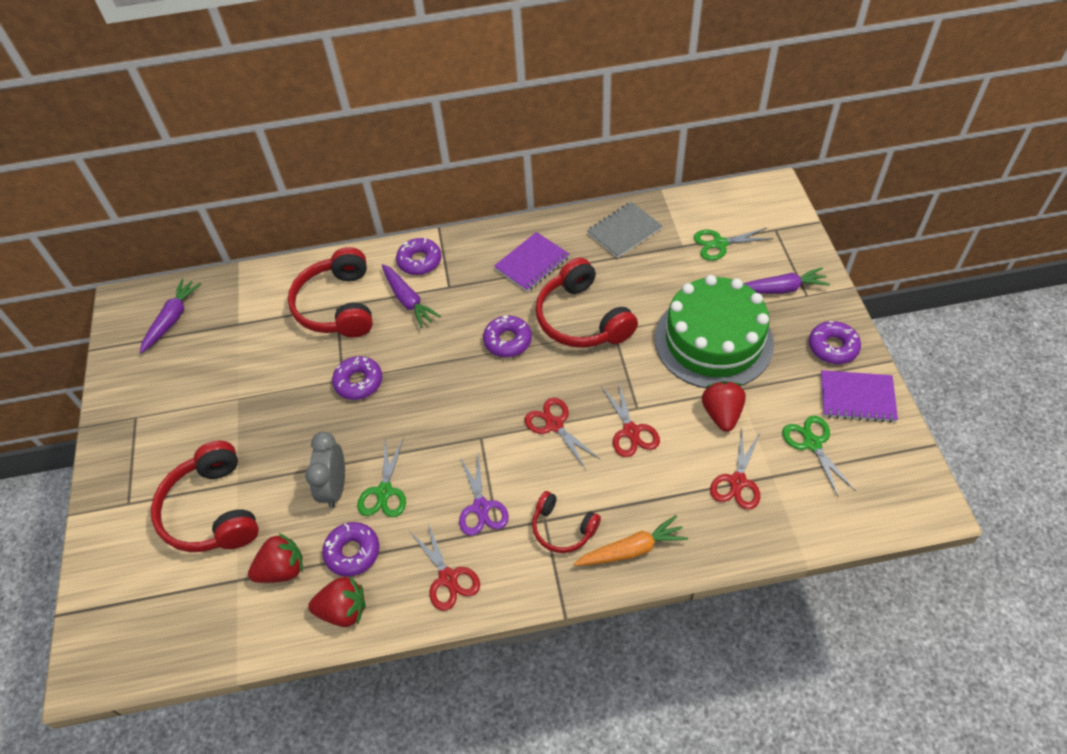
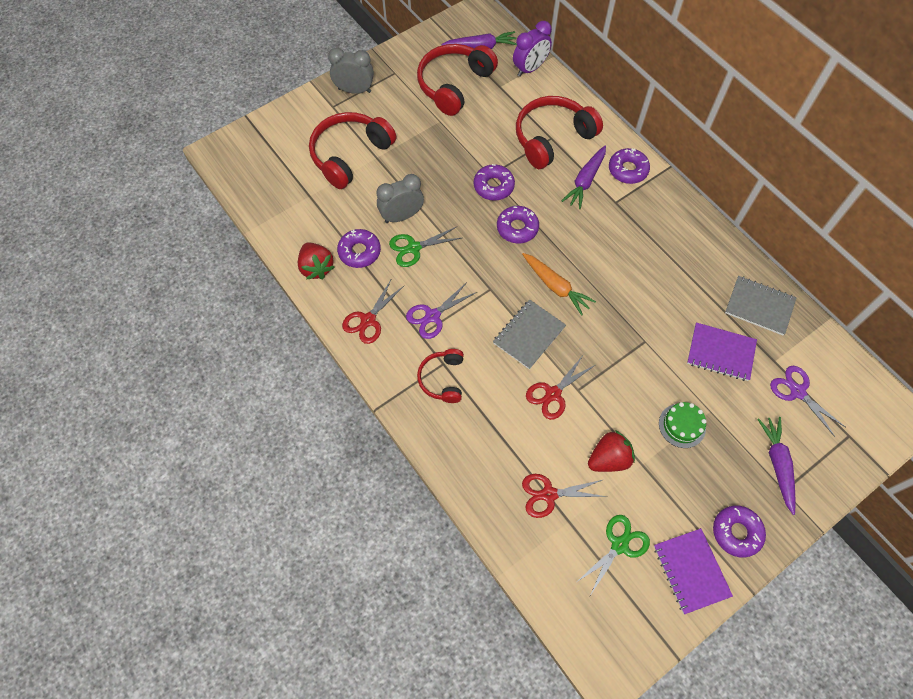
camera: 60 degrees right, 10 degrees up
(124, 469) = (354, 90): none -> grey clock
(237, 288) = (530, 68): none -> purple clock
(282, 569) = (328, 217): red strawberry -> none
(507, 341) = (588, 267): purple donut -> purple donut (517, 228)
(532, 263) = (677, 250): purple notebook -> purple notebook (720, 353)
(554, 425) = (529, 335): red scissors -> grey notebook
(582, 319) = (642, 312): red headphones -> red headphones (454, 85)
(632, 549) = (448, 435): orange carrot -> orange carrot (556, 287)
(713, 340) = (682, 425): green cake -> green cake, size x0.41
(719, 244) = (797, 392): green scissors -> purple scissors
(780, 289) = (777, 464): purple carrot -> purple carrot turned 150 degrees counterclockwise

________

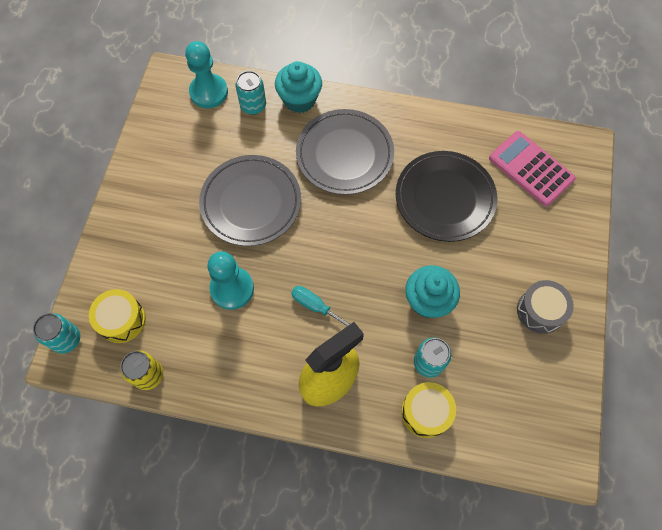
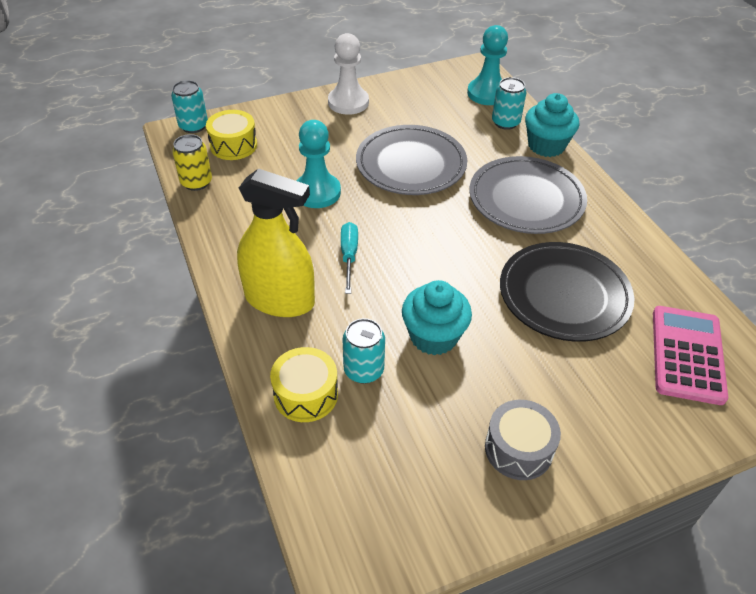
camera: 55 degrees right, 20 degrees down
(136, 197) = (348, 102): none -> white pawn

________

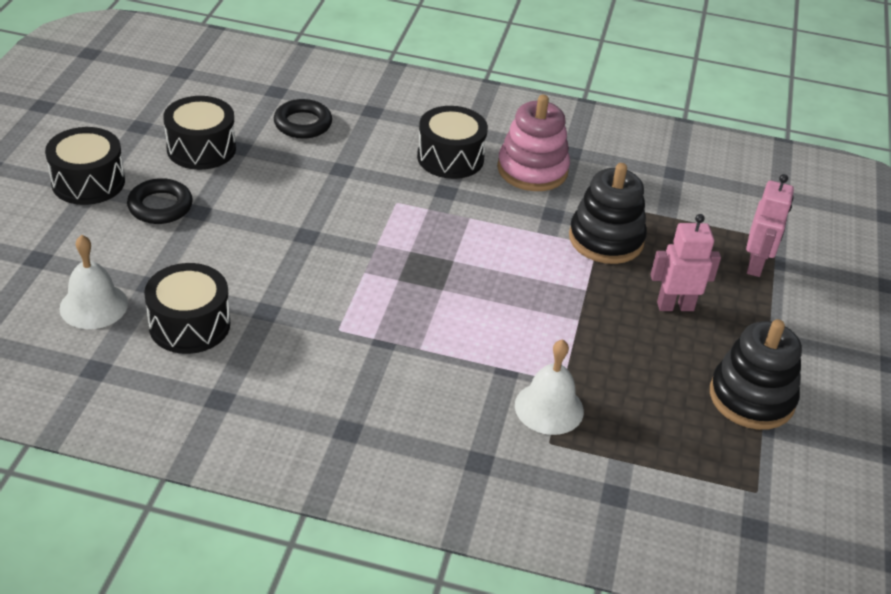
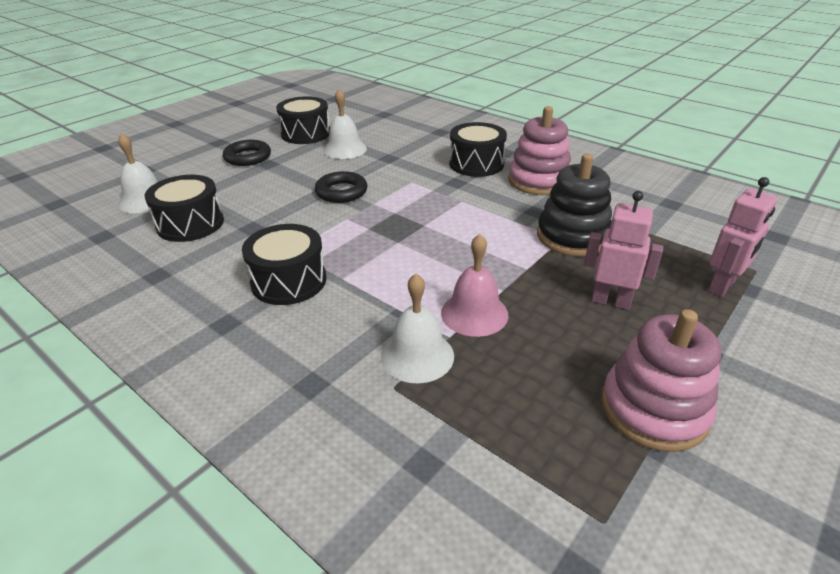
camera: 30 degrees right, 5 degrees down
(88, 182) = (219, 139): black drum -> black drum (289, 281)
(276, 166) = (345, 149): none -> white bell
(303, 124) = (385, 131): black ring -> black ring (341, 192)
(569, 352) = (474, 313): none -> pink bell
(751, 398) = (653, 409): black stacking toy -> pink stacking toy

________

**Prompt:** The answer should be a bare number: the count of lines above in which the word "grey" occurs.

**Result below:** 2